### Required work
If a line comes after the one containing "brown 1x2 brick [401,271,526,396]", leave it out; copy every line before it, and that line too, exactly as written, starting from the first line of the entries.

### Information provided
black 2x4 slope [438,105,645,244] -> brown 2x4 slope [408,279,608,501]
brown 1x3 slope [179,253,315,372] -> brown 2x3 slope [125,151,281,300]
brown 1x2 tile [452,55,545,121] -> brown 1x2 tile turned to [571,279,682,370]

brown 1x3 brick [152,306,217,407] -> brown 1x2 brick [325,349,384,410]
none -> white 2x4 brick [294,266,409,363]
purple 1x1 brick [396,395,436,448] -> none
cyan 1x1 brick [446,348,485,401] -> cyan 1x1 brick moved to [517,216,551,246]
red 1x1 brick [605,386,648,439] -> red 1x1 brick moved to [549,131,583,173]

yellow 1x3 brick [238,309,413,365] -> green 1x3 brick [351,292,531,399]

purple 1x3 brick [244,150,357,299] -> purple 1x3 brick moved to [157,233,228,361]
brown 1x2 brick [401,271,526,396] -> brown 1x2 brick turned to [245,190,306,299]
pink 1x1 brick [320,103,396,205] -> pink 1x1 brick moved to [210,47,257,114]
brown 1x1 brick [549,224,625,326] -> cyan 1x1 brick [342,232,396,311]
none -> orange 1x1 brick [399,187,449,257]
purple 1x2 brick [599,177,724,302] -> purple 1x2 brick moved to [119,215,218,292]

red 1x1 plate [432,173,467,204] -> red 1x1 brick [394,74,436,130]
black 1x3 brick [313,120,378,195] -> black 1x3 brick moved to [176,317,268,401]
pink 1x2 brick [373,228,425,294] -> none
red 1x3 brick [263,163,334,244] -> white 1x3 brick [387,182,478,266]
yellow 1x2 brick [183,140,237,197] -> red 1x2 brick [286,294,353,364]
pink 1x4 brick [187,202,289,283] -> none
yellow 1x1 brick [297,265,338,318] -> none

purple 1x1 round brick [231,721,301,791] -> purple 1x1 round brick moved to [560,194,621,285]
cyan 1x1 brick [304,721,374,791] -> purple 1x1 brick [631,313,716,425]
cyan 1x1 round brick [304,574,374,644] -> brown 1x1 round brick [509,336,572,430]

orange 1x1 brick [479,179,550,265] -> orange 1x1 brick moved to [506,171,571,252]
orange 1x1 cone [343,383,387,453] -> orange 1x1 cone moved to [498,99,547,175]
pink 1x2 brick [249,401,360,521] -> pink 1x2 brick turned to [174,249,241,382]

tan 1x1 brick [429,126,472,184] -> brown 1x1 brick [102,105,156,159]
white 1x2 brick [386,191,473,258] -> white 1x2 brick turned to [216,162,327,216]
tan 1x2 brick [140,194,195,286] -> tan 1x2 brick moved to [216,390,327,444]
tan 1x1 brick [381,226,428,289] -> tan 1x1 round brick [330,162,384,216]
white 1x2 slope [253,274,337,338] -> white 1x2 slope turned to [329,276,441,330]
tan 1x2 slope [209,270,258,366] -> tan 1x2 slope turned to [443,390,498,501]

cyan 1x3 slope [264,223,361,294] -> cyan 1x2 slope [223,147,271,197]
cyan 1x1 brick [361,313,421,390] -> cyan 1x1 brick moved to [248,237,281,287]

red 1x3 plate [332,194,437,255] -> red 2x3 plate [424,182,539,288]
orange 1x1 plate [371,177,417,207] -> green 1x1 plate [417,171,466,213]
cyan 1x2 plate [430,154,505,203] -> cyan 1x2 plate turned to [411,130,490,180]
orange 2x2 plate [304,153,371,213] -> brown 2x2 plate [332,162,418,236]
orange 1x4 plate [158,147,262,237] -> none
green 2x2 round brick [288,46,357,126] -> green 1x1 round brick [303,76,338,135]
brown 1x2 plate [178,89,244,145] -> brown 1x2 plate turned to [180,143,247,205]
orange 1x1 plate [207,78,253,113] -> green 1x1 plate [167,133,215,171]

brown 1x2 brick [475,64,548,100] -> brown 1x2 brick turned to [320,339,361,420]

### Reply to the exercise
black 2x4 slope [438,105,645,244] -> brown 2x4 slope [408,279,608,501]
brown 1x3 slope [179,253,315,372] -> brown 2x3 slope [125,151,281,300]
brown 1x2 tile [452,55,545,121] -> brown 1x2 tile turned to [571,279,682,370]

brown 1x3 brick [152,306,217,407] -> brown 1x2 brick [325,349,384,410]
none -> white 2x4 brick [294,266,409,363]
purple 1x1 brick [396,395,436,448] -> none
cyan 1x1 brick [446,348,485,401] -> cyan 1x1 brick moved to [517,216,551,246]
red 1x1 brick [605,386,648,439] -> red 1x1 brick moved to [549,131,583,173]

yellow 1x3 brick [238,309,413,365] -> green 1x3 brick [351,292,531,399]

purple 1x3 brick [244,150,357,299] -> purple 1x3 brick moved to [157,233,228,361]
brown 1x2 brick [401,271,526,396] -> brown 1x2 brick turned to [245,190,306,299]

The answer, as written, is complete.